[Shape position tracking data]
◆ ◆ ◆ ◆ ◆
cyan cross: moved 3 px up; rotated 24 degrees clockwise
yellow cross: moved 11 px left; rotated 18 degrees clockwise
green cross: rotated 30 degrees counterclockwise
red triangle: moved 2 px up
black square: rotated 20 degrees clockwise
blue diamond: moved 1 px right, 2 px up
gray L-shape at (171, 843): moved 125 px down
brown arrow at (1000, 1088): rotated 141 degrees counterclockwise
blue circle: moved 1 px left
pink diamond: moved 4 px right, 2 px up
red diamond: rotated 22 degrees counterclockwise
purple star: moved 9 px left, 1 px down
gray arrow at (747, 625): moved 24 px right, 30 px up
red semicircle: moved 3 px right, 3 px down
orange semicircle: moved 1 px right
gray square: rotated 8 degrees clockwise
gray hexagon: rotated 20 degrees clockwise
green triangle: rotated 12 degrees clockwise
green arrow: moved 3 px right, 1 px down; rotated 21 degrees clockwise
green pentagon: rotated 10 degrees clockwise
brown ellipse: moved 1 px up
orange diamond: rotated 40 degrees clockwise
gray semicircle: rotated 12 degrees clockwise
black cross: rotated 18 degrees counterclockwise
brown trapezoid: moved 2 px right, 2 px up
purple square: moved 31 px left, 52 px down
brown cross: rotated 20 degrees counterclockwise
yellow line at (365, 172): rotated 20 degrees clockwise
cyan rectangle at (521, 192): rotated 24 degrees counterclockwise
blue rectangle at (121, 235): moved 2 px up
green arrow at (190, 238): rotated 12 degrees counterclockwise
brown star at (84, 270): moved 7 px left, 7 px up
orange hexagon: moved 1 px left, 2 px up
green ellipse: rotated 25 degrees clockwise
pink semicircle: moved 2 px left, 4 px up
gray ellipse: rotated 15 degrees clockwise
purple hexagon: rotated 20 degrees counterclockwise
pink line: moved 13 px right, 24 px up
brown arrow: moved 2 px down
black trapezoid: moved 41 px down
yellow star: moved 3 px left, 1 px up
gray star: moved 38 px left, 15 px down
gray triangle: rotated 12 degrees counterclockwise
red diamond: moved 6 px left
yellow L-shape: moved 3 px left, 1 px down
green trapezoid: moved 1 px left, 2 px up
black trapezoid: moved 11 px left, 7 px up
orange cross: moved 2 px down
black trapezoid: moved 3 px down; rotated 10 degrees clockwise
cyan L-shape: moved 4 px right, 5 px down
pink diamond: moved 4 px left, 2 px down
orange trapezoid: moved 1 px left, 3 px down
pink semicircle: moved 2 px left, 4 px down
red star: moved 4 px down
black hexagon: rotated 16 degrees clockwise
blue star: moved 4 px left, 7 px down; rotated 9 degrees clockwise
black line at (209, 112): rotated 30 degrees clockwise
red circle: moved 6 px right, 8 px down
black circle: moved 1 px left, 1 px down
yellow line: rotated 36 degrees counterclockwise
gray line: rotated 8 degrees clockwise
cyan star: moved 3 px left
◆ ◆ ◆ ◆ ◆
# Your goal
Working from the records above, tally the lines that contain "cross" and give only the total.

# Output for this task
6